# [Your assignment]
Can you transcribe the data exactly? Leave the pictures out.

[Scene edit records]
::::

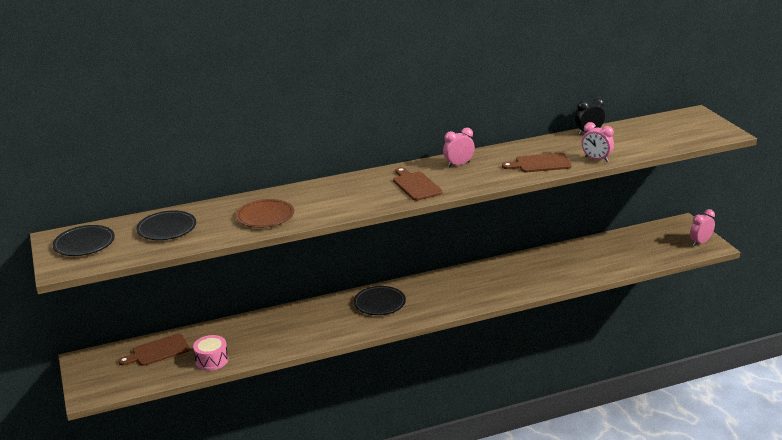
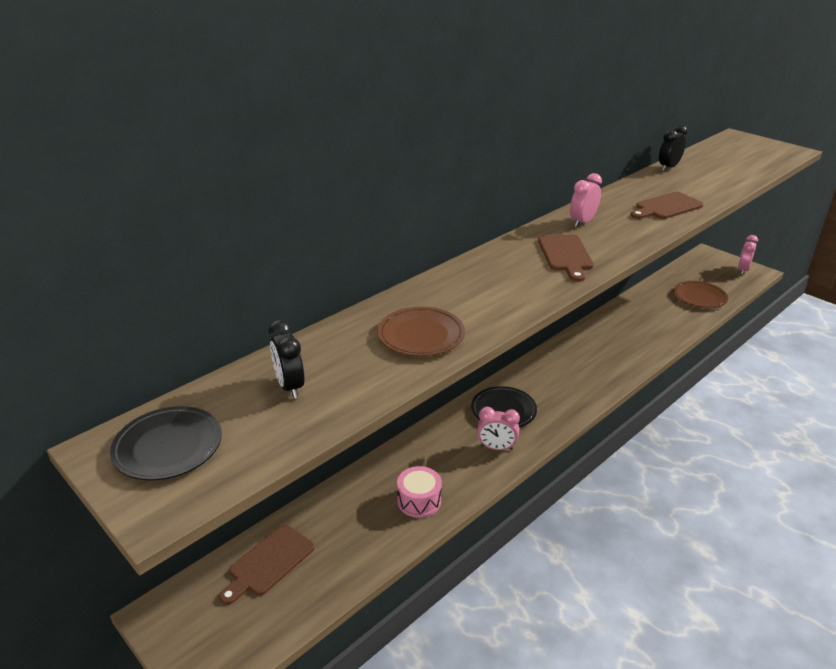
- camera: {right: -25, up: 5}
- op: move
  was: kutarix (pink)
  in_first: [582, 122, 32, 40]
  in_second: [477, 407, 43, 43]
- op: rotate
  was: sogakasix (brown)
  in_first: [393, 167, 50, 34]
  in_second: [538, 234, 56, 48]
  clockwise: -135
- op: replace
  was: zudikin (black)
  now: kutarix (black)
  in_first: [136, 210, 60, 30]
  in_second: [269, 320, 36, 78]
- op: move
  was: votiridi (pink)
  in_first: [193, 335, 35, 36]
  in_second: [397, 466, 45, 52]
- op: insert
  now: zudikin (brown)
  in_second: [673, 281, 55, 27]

::::

# [Solved problem]
- camera: {right: -25, up: 5}
- op: move
  was: kutarix (pink)
  in_first: [582, 122, 32, 40]
  in_second: [477, 407, 43, 43]
- op: rotate
  was: sogakasix (brown)
  in_first: [393, 167, 50, 34]
  in_second: [538, 234, 56, 48]
  clockwise: -135
- op: replace
  was: zudikin (black)
  now: kutarix (black)
  in_first: [136, 210, 60, 30]
  in_second: [269, 320, 36, 78]
- op: move
  was: votiridi (pink)
  in_first: [193, 335, 35, 36]
  in_second: [397, 466, 45, 52]
- op: insert
  now: zudikin (brown)
  in_second: [673, 281, 55, 27]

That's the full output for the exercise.